**What to do**
Pictures do not belong in the copy; retype the records below exactly.

** Material provided follows **

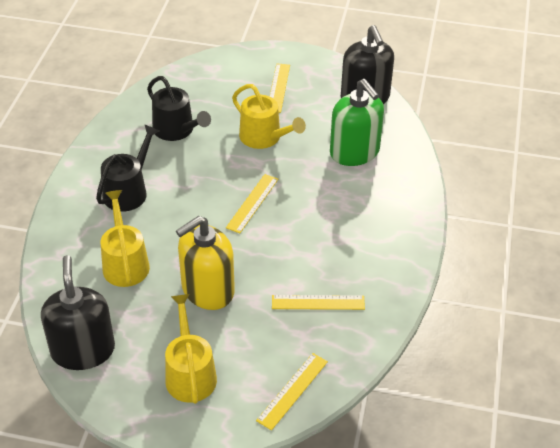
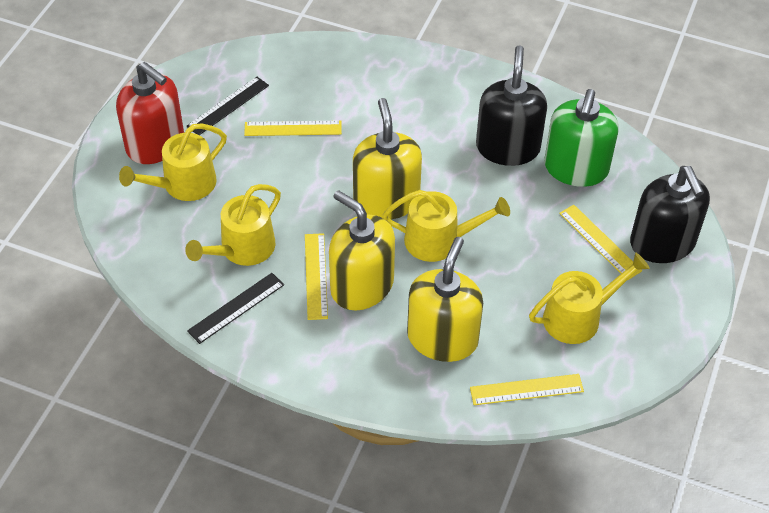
black ruler: 0 -> 2
black watering can: 2 -> 0
red soap dispenser: 0 -> 1
yellow soap dispenser: 1 -> 3
yellow watering can: 3 -> 4

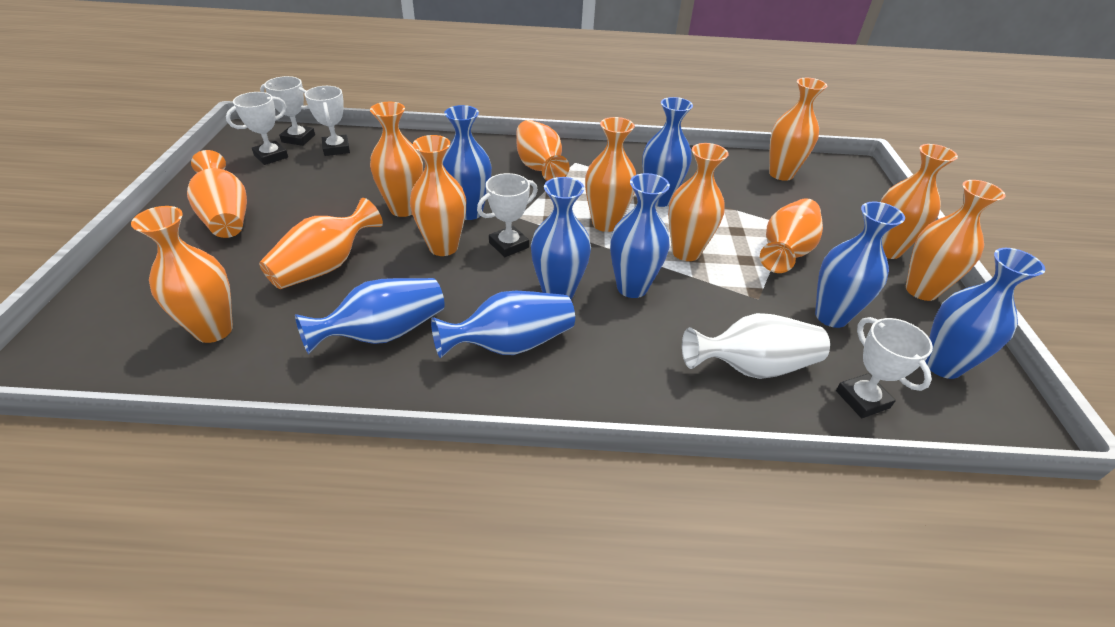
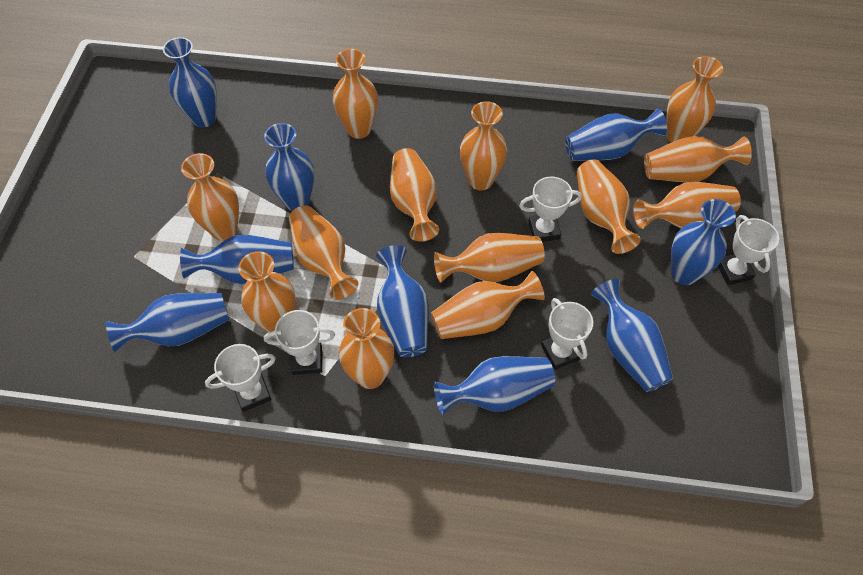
blue vase: 8 -> 9
orange vase: 12 -> 13
white vase: 1 -> 0

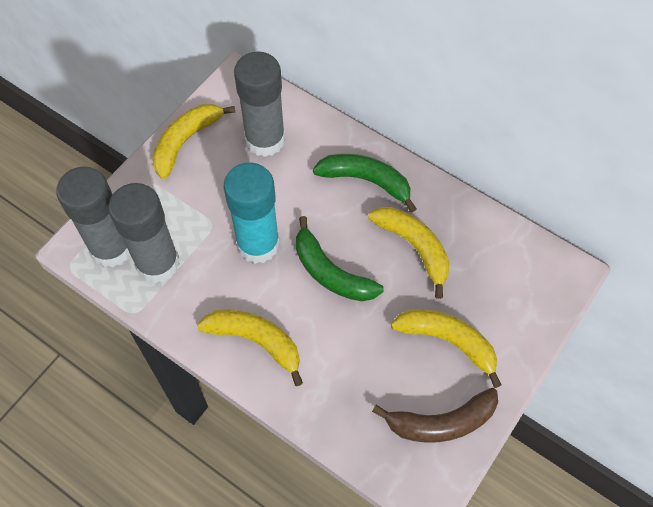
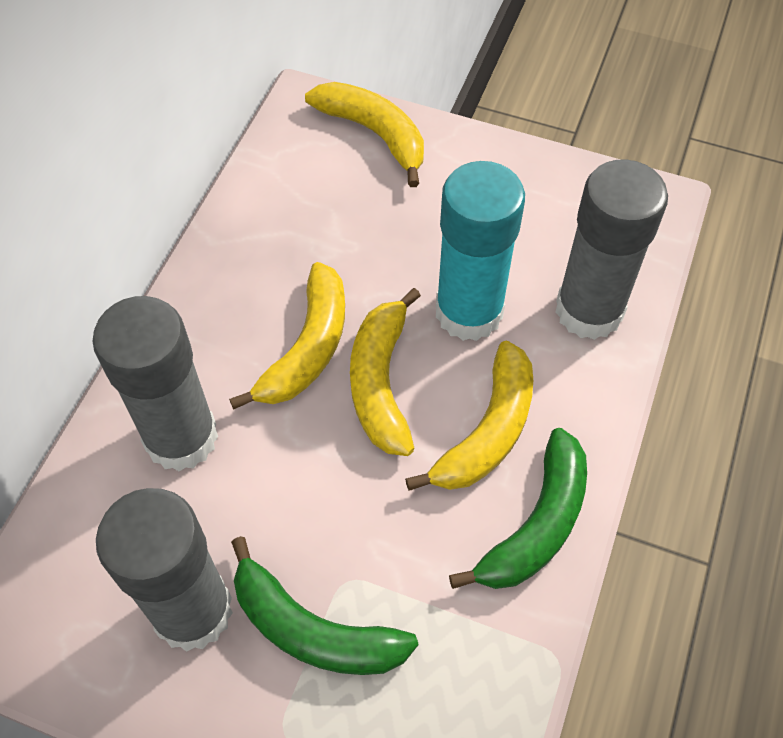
brown banana: 1 -> 0

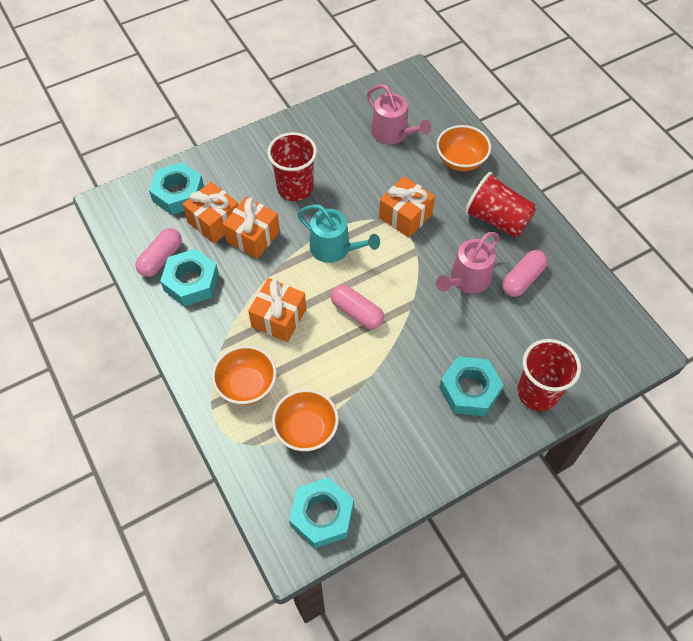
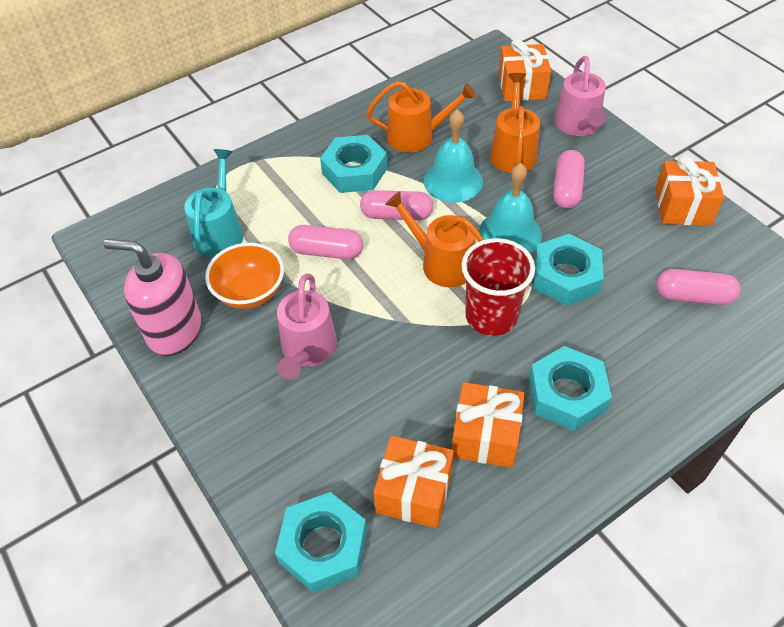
orange bowl: 3 -> 1
orange watering can: 0 -> 3
pink capsule: 3 -> 4
pink soap dispenser: 0 -> 1
red cup: 3 -> 1
turquoise bell: 0 -> 2

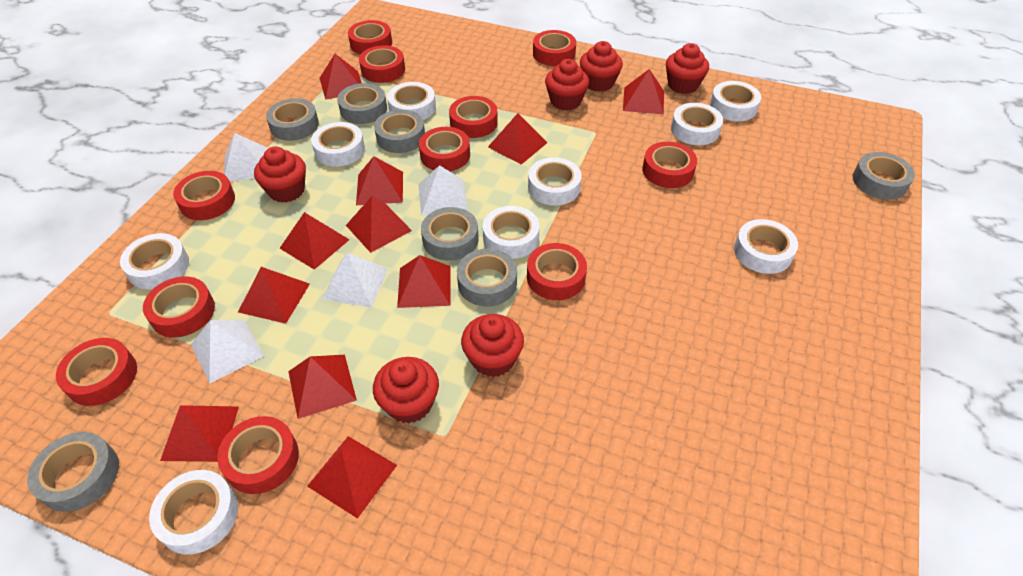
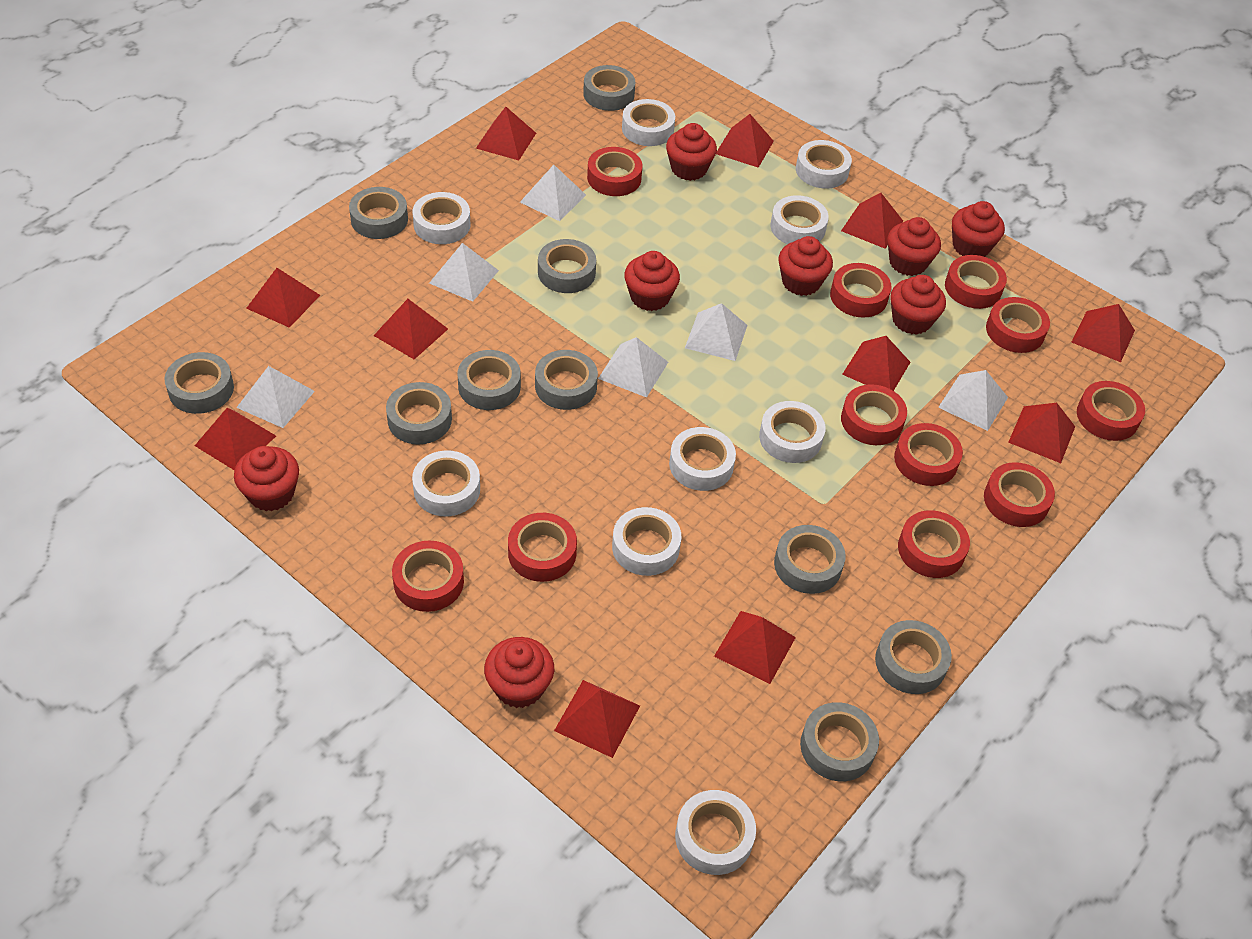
grey tape: 7 -> 10
red cupcake: 6 -> 8
white pyramid: 4 -> 6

** End of Material provided **

**Solution below**
black ruler: 0 -> 2
black watering can: 2 -> 0
red soap dispenser: 0 -> 1
yellow soap dispenser: 1 -> 3
yellow watering can: 3 -> 4

blue vase: 8 -> 9
orange vase: 12 -> 13
white vase: 1 -> 0

brown banana: 1 -> 0

orange bowl: 3 -> 1
orange watering can: 0 -> 3
pink capsule: 3 -> 4
pink soap dispenser: 0 -> 1
red cup: 3 -> 1
turquoise bell: 0 -> 2

grey tape: 7 -> 10
red cupcake: 6 -> 8
white pyramid: 4 -> 6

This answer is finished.